(Before-and-after object listings)
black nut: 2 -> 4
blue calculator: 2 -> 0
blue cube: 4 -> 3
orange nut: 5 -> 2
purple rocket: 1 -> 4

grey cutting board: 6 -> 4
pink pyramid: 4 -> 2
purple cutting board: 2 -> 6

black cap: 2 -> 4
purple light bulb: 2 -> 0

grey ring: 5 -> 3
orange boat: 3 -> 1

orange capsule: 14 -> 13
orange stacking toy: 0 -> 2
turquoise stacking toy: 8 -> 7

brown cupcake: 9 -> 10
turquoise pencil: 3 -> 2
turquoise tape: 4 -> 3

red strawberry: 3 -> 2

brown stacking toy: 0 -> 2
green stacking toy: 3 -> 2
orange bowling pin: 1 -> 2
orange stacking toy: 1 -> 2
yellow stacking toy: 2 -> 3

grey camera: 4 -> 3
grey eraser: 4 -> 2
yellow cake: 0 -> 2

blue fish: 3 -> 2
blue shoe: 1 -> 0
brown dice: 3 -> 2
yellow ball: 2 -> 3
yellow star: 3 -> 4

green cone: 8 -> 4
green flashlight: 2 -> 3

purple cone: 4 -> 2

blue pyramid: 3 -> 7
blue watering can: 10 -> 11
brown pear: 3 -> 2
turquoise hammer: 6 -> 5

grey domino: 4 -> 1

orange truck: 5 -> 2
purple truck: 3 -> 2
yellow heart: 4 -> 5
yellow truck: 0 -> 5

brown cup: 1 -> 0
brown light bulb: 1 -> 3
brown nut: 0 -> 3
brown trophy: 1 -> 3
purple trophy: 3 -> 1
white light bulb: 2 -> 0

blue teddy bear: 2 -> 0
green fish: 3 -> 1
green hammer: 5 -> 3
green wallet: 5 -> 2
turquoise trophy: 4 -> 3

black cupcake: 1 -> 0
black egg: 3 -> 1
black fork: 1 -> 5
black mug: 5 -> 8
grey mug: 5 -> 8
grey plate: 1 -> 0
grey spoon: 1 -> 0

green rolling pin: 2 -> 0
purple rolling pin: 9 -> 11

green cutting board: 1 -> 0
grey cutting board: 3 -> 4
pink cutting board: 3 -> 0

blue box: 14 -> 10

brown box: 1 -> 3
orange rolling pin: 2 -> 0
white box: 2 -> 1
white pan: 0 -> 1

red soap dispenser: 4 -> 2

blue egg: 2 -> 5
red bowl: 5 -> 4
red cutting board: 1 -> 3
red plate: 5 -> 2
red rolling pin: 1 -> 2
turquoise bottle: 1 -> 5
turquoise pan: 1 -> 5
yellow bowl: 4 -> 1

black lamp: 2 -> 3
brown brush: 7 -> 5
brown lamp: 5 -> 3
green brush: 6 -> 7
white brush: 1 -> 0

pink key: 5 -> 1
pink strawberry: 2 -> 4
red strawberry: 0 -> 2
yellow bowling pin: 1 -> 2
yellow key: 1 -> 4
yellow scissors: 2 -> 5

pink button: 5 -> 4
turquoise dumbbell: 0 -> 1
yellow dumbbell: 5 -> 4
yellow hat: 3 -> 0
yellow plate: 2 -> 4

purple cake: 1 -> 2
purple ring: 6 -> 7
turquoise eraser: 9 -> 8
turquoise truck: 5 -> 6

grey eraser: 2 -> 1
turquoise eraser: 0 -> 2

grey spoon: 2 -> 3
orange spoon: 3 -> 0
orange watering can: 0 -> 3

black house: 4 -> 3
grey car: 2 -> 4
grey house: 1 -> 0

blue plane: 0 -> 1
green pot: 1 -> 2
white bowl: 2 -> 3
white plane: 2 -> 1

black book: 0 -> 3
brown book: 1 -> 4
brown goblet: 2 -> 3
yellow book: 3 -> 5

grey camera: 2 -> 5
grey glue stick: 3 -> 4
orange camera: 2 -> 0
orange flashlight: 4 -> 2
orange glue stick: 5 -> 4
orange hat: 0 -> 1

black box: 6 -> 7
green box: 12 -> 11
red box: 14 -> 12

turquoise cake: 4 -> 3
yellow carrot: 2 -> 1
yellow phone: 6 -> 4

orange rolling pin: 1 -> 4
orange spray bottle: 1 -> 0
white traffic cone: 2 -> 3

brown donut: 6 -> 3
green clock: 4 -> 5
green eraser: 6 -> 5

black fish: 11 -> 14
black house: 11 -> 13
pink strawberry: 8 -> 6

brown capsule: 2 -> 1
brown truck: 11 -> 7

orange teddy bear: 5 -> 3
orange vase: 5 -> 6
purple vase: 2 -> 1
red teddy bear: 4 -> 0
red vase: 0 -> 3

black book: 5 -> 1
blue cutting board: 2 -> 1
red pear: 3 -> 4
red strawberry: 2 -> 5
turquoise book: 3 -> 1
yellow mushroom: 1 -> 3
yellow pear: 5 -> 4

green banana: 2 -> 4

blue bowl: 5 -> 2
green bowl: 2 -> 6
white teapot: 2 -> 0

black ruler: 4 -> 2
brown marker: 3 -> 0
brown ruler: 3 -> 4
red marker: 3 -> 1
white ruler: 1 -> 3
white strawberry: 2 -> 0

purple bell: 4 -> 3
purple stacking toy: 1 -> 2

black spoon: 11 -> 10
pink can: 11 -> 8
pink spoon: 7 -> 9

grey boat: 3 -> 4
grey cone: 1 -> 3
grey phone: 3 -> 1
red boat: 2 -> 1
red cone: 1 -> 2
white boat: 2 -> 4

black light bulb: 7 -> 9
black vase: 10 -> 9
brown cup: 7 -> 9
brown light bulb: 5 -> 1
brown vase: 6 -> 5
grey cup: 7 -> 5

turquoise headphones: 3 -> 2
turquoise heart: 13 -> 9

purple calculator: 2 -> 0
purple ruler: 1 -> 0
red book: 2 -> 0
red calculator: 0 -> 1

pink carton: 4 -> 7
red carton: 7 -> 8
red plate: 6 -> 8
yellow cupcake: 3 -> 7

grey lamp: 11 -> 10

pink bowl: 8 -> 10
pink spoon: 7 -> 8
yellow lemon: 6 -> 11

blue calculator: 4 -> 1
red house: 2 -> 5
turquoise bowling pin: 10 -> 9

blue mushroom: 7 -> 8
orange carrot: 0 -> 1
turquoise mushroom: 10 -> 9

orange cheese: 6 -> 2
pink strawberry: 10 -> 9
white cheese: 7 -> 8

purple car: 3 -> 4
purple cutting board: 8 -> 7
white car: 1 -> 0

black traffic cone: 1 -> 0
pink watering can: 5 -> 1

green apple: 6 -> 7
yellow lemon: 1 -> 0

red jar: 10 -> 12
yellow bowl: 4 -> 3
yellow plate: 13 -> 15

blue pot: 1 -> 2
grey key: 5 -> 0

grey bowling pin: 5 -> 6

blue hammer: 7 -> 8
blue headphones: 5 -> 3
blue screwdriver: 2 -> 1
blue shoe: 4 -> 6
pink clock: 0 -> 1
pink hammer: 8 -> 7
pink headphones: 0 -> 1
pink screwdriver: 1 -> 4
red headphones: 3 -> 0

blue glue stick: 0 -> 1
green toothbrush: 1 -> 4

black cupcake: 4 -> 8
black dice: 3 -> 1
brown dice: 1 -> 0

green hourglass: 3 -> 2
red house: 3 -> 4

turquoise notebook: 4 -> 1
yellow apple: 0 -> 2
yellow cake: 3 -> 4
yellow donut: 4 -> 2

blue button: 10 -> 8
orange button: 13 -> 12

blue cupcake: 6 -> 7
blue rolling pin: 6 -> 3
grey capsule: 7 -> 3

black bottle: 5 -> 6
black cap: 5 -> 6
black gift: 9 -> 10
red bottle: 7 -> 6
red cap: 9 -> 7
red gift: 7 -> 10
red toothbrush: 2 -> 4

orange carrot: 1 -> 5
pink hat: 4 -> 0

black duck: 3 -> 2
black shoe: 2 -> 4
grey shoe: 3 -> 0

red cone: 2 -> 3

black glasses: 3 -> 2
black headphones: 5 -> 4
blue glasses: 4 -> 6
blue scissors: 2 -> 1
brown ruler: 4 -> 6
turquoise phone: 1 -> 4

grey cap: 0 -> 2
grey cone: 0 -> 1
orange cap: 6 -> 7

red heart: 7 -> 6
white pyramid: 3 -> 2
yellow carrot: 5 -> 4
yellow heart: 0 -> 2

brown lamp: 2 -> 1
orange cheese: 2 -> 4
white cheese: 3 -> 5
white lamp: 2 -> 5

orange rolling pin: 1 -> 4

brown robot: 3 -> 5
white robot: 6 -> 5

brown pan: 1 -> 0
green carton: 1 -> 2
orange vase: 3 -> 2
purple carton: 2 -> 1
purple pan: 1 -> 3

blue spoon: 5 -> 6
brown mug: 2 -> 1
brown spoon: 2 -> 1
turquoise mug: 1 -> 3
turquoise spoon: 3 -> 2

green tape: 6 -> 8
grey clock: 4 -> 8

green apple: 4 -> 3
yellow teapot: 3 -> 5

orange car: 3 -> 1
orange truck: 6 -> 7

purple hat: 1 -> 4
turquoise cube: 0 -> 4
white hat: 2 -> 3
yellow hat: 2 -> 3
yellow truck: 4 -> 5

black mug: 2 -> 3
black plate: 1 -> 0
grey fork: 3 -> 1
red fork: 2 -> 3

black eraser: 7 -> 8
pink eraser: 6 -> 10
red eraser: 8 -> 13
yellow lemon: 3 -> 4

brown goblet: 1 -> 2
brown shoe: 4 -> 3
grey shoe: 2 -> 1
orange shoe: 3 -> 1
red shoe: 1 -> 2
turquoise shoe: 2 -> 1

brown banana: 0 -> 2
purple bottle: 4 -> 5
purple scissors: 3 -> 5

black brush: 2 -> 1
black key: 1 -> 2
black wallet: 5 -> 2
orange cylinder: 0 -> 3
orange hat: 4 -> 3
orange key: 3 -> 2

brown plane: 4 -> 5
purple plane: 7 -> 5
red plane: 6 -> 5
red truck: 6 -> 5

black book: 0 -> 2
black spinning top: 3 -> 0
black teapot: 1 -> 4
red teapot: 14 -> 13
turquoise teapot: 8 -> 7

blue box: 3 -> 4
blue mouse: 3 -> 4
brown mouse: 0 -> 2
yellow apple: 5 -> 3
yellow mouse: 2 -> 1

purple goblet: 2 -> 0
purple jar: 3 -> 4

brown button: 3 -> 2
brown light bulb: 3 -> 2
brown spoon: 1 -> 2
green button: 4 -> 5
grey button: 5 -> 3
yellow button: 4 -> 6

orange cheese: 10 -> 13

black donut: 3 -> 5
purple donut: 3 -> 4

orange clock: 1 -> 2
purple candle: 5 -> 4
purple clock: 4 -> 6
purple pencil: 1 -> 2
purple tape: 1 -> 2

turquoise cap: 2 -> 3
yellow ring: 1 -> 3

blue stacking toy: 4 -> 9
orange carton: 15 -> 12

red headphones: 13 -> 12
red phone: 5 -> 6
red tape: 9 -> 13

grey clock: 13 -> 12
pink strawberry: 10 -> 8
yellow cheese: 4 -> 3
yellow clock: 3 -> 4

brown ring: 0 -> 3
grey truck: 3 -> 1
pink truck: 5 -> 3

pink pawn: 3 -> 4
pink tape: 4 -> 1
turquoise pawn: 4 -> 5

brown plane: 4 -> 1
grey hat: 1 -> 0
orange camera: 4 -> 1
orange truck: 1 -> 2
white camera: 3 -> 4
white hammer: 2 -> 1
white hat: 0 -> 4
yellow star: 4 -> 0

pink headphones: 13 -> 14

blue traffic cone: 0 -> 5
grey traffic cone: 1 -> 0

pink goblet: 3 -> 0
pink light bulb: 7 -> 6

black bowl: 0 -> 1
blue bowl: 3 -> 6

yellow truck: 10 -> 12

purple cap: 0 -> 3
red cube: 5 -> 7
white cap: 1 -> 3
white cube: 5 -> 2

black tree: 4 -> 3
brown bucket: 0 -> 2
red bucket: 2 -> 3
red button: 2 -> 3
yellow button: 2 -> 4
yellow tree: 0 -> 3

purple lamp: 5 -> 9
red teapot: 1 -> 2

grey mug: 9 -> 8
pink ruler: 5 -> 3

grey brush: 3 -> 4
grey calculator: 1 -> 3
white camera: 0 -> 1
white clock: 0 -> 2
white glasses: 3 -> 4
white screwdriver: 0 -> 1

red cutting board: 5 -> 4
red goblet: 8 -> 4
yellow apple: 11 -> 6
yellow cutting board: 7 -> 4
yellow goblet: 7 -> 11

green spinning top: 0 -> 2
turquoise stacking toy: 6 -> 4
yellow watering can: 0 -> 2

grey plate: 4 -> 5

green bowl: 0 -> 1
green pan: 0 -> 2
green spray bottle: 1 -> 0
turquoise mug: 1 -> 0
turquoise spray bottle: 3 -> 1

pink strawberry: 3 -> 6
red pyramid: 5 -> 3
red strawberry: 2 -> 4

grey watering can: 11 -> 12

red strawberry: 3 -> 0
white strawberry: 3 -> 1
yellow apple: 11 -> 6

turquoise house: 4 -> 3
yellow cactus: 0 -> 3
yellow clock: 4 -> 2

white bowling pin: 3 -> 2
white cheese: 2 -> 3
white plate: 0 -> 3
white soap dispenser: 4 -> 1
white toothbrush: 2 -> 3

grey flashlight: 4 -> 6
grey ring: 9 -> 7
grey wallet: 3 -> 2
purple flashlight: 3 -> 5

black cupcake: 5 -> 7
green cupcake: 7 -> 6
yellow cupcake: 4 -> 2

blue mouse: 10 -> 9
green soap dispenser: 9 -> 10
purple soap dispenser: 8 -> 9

# Your task:
Search the records for the word "capsule". Copy every line that has it.

# Response to the exercise:
orange capsule: 14 -> 13
brown capsule: 2 -> 1
grey capsule: 7 -> 3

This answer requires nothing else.